→ **Task details**
In the listing below, locate the line that contains "(289, 550) = (373, 451): white" and the line that contains "(335, 411) = (306, 222): green bowl -> none". Restate word for word those two lines and every line between them, and nothing else.
START Source material
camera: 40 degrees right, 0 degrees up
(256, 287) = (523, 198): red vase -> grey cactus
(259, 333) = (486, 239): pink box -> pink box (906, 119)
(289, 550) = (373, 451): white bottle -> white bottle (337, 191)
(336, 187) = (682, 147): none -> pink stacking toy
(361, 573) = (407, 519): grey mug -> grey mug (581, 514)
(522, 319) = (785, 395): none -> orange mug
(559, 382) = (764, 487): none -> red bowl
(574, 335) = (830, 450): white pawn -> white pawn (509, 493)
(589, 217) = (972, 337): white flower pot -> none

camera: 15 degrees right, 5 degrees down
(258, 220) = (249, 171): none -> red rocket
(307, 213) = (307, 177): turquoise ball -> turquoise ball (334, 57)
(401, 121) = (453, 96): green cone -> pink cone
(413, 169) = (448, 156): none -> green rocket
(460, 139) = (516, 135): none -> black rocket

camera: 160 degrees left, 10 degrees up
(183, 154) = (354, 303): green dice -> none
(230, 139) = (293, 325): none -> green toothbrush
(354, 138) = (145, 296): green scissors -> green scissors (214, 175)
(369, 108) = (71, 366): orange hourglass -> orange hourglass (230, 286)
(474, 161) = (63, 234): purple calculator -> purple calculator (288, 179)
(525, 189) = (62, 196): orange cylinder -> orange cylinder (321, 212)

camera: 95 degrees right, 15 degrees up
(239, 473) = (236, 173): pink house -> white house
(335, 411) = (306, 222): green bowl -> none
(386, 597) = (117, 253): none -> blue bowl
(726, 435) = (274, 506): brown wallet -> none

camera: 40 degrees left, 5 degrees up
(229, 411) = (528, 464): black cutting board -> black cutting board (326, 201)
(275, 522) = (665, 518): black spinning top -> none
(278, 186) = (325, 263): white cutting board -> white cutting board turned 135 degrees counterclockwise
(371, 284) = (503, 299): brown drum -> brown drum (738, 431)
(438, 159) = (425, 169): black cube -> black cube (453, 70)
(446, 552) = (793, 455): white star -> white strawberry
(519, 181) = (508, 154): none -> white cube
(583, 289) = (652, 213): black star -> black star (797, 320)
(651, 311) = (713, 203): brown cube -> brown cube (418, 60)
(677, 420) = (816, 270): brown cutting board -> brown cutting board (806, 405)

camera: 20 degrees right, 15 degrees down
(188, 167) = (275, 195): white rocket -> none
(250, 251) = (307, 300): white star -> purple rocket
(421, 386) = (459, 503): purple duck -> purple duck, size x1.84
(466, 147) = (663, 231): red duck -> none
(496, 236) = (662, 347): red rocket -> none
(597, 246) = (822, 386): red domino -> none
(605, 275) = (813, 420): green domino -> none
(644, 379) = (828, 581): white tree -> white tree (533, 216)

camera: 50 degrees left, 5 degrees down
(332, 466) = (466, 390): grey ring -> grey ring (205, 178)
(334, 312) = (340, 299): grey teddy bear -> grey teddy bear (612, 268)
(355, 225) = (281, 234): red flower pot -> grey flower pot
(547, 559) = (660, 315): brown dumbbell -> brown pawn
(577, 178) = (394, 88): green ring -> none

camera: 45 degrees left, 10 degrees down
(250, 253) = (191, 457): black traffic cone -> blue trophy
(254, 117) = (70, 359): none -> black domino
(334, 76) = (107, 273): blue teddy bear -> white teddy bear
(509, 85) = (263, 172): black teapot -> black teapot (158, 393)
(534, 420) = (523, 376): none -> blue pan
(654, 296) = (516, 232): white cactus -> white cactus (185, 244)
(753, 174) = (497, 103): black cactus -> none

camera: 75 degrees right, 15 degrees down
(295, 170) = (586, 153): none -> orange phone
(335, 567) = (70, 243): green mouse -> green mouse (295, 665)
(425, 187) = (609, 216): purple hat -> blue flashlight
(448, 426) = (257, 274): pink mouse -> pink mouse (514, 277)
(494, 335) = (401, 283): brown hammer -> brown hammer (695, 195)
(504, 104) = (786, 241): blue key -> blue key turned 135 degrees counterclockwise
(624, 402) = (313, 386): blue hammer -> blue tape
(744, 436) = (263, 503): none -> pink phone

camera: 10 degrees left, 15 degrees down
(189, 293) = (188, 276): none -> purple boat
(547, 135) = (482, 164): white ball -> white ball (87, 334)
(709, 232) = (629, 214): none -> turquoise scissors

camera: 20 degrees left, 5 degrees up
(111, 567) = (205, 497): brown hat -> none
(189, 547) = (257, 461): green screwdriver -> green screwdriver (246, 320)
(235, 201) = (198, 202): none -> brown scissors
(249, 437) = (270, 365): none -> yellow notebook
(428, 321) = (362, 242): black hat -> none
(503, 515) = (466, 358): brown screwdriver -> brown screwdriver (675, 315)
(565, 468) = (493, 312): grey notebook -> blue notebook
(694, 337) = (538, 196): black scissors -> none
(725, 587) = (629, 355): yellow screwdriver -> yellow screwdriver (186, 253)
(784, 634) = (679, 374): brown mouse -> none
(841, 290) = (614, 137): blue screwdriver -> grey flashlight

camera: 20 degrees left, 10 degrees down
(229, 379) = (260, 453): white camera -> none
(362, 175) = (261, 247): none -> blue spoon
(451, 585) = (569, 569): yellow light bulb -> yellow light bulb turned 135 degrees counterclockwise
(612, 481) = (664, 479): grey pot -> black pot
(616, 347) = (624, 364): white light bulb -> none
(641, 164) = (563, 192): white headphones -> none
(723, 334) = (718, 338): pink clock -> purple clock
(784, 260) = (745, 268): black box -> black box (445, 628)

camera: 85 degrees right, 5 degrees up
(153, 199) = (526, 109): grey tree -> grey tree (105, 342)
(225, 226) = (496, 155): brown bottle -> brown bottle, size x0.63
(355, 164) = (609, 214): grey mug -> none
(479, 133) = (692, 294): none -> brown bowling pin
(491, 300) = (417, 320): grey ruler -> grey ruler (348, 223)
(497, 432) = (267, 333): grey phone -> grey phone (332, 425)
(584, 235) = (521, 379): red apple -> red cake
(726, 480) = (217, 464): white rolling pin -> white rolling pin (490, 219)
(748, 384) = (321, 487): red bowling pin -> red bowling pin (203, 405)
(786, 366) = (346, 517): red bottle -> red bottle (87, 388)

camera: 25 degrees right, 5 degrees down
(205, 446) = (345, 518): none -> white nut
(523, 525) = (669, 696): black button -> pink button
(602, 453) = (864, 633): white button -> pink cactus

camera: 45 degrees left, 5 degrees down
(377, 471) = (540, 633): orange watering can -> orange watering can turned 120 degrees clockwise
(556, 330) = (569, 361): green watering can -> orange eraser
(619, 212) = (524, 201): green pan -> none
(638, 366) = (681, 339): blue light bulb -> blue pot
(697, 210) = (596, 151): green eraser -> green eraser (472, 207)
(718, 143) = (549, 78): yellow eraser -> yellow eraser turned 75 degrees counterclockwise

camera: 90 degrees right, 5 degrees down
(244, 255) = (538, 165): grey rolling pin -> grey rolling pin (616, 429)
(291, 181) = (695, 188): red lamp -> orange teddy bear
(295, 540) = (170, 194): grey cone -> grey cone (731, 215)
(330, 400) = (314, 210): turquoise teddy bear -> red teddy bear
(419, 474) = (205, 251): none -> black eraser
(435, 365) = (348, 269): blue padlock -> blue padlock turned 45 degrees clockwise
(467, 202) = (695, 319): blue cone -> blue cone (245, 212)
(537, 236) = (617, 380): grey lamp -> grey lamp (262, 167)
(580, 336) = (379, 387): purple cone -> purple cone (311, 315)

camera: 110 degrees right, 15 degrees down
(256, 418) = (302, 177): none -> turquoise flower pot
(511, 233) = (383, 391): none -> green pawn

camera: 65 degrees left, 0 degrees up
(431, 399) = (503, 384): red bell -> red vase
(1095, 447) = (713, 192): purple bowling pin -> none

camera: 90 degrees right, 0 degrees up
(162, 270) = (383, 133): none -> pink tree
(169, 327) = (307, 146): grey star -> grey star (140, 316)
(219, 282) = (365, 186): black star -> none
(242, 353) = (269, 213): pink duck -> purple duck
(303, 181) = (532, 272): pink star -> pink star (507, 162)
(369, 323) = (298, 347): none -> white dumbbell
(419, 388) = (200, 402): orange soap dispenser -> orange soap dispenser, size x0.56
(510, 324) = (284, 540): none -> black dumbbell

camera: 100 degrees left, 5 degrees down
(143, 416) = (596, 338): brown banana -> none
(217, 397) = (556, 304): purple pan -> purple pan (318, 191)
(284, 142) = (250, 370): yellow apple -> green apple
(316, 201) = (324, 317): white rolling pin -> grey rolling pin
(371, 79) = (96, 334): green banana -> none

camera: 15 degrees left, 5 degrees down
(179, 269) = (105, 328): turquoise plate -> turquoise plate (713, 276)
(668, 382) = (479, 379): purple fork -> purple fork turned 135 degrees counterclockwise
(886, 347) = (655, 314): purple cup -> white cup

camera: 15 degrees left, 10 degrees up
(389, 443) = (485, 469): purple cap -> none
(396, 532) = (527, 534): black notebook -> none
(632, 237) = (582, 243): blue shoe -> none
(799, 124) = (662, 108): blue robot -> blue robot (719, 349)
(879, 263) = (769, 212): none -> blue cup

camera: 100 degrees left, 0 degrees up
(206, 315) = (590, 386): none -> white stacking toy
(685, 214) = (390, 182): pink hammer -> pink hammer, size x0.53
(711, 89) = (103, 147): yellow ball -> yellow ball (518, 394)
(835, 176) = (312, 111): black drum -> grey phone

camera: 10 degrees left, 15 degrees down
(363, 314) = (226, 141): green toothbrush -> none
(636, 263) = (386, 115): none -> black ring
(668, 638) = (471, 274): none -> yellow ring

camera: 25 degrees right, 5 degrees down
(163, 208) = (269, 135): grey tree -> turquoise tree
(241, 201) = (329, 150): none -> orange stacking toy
END Source material
→ **Written answer**
(289, 550) = (373, 451): white bottle -> white bottle (337, 191)
(336, 187) = (682, 147): none -> pink stacking toy
(361, 573) = (407, 519): grey mug -> grey mug (581, 514)
(522, 319) = (785, 395): none -> orange mug
(559, 382) = (764, 487): none -> red bowl
(574, 335) = (830, 450): white pawn -> white pawn (509, 493)
(589, 217) = (972, 337): white flower pot -> none

camera: 15 degrees right, 5 degrees down
(258, 220) = (249, 171): none -> red rocket
(307, 213) = (307, 177): turquoise ball -> turquoise ball (334, 57)
(401, 121) = (453, 96): green cone -> pink cone
(413, 169) = (448, 156): none -> green rocket
(460, 139) = (516, 135): none -> black rocket

camera: 160 degrees left, 10 degrees up
(183, 154) = (354, 303): green dice -> none
(230, 139) = (293, 325): none -> green toothbrush
(354, 138) = (145, 296): green scissors -> green scissors (214, 175)
(369, 108) = (71, 366): orange hourglass -> orange hourglass (230, 286)
(474, 161) = (63, 234): purple calculator -> purple calculator (288, 179)
(525, 189) = (62, 196): orange cylinder -> orange cylinder (321, 212)

camera: 95 degrees right, 15 degrees up
(239, 473) = (236, 173): pink house -> white house
(335, 411) = (306, 222): green bowl -> none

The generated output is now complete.